_PROBLEM REQUIREMENTS_
Every record below should be written out exactly; pictures stay out.

_GIVEN ENTRIES_
▼

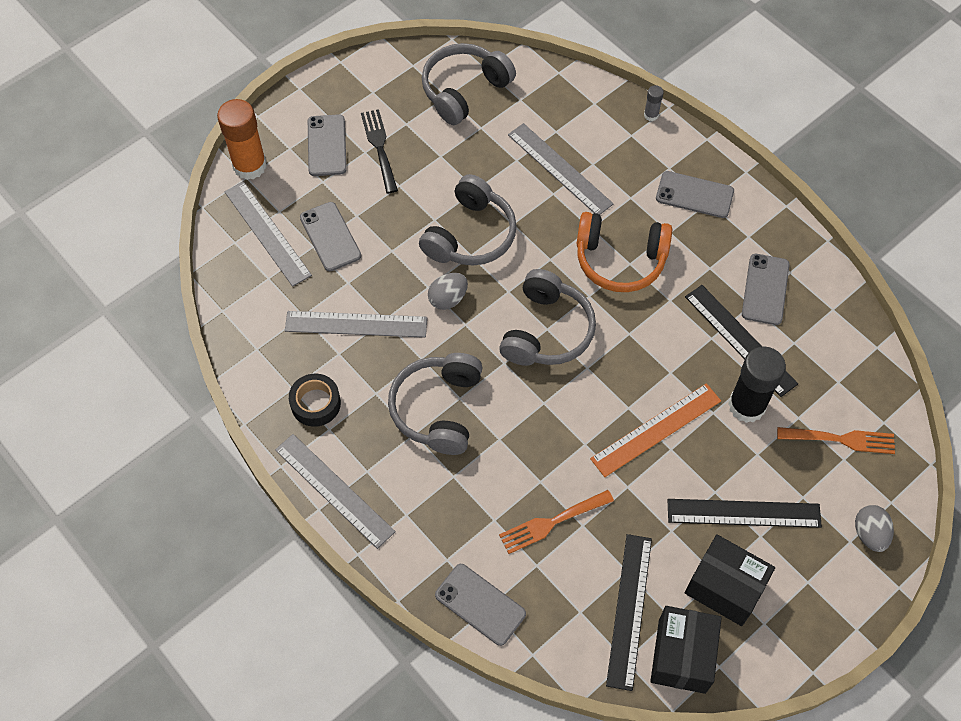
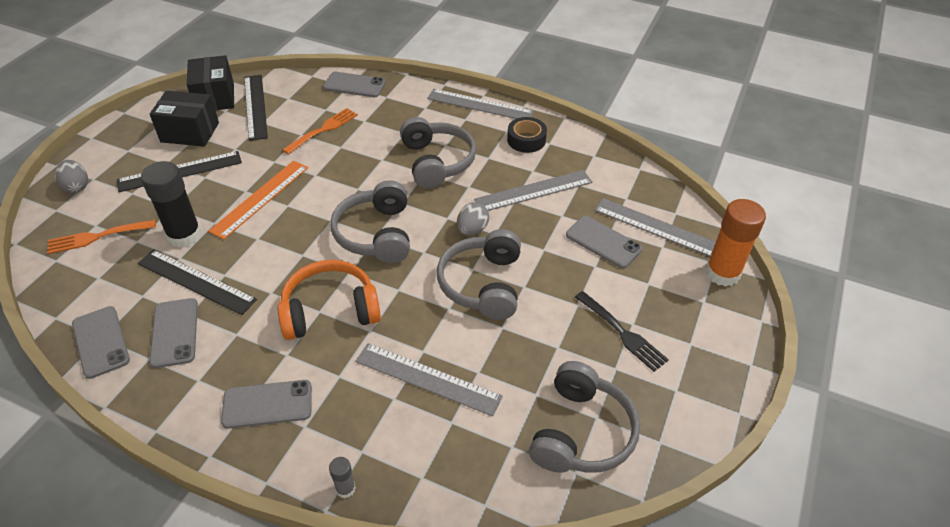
camera: 155 degrees right, 15 degrees down
(326, 145) = (672, 316): grey phone -> grey phone (101, 342)

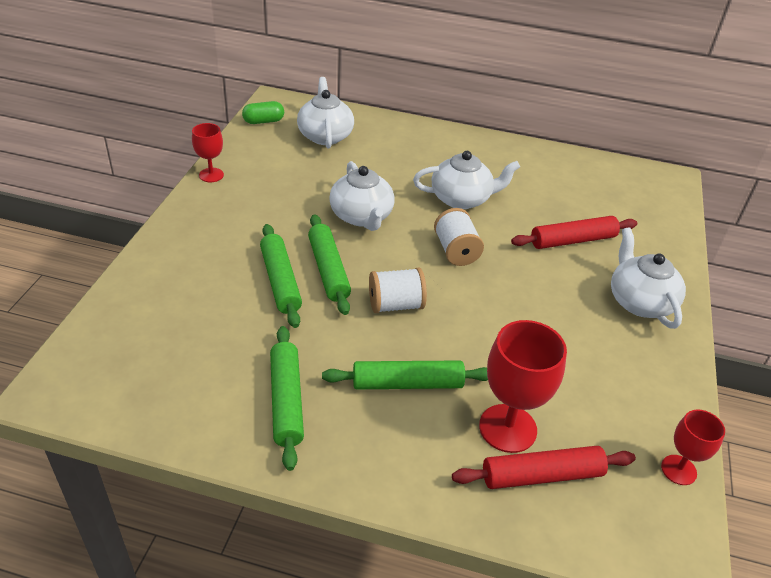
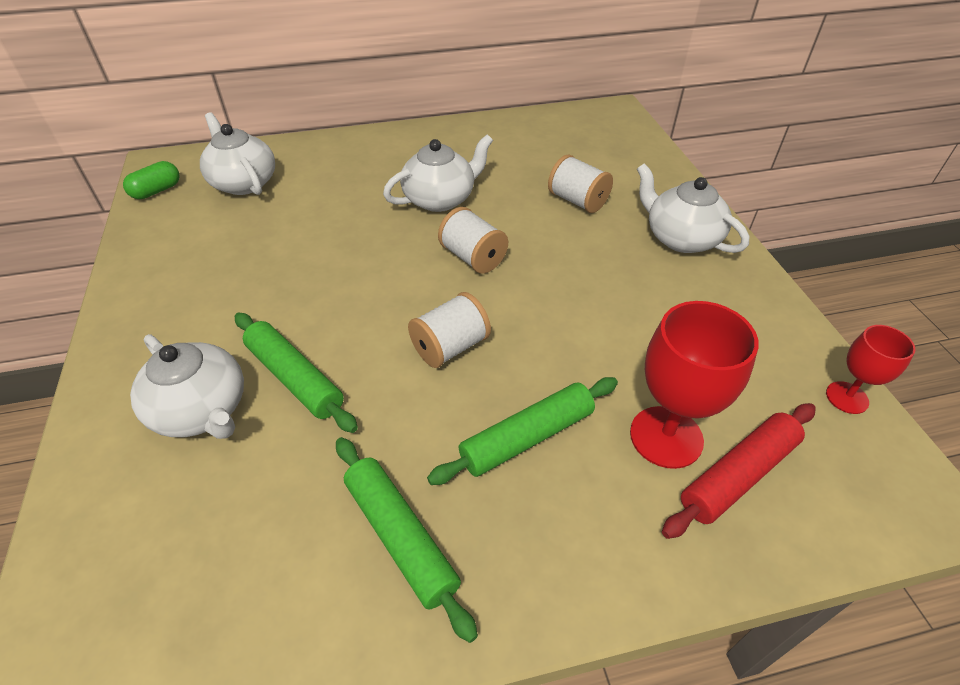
camera: 25 degrees left, 5 degrees up
(211, 175) = (123, 279): red goblet -> none
(328, 270) = (346, 338): green rolling pin -> none
(362, 216) = (345, 259): white teapot -> white teapot (202, 410)
(573, 240) = (577, 201): red rolling pin -> white spool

▲

_ANSWER TO THIS PROBLEM_
camera: 155 degrees right, 15 degrees down
(326, 145) = (672, 316): grey phone -> grey phone (101, 342)

camera: 25 degrees left, 5 degrees up
(211, 175) = (123, 279): red goblet -> none
(328, 270) = (346, 338): green rolling pin -> none
(362, 216) = (345, 259): white teapot -> white teapot (202, 410)
(573, 240) = (577, 201): red rolling pin -> white spool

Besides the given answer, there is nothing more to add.